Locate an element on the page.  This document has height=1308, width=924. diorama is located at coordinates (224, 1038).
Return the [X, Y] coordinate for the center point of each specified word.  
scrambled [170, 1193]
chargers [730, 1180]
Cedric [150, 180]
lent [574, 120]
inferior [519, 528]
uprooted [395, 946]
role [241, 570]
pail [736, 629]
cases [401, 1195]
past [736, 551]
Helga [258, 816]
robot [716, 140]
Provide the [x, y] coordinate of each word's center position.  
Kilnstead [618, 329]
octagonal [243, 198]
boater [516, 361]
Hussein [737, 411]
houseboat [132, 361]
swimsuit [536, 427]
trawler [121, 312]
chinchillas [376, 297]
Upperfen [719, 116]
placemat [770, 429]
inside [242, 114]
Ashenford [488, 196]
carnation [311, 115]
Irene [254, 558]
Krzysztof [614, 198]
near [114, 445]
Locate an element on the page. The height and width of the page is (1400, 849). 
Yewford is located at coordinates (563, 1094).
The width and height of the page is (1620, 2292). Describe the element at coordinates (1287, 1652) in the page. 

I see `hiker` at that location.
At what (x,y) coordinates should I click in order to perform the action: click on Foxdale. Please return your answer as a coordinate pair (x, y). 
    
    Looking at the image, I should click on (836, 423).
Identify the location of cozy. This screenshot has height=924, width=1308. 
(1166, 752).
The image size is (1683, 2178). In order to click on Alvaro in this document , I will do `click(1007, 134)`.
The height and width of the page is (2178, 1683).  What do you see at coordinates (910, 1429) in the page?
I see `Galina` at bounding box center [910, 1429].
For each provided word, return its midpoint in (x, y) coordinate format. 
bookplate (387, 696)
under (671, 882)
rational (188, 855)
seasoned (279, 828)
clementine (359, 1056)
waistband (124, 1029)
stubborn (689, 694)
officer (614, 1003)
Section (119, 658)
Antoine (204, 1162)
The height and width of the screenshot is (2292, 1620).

##########

**Short problem**.
Rewrite the part of the items that opens with the line containing "boater [516, 361]" and closes at the end of the items, changing "midpoint" to "center" and leaving everything else unchanged.

**Answer**.
boater [516, 361]
Hussein [737, 411]
houseboat [132, 361]
swimsuit [536, 427]
trawler [121, 312]
chinchillas [376, 297]
Upperfen [719, 116]
placemat [770, 429]
inside [242, 114]
Ashenford [488, 196]
carnation [311, 115]
Irene [254, 558]
Krzysztof [614, 198]
near [114, 445]
Locate an element on the page. The height and width of the page is (1400, 849). 
Yewford is located at coordinates (563, 1094).
The width and height of the page is (1620, 2292). Describe the element at coordinates (1287, 1652) in the page. 

I see `hiker` at that location.
At what (x,y) coordinates should I click in order to perform the action: click on Foxdale. Please return your answer as a coordinate pair (x, y). 
    
    Looking at the image, I should click on (836, 423).
Identify the location of cozy. This screenshot has height=924, width=1308. 
(1166, 752).
The image size is (1683, 2178). In order to click on Alvaro in this document , I will do `click(1007, 134)`.
The height and width of the page is (2178, 1683).  What do you see at coordinates (910, 1429) in the page?
I see `Galina` at bounding box center [910, 1429].
For each provided word, return its center in (x, y) coordinate format. 
bookplate (387, 696)
under (671, 882)
rational (188, 855)
seasoned (279, 828)
clementine (359, 1056)
waistband (124, 1029)
stubborn (689, 694)
officer (614, 1003)
Section (119, 658)
Antoine (204, 1162)
The height and width of the screenshot is (2292, 1620).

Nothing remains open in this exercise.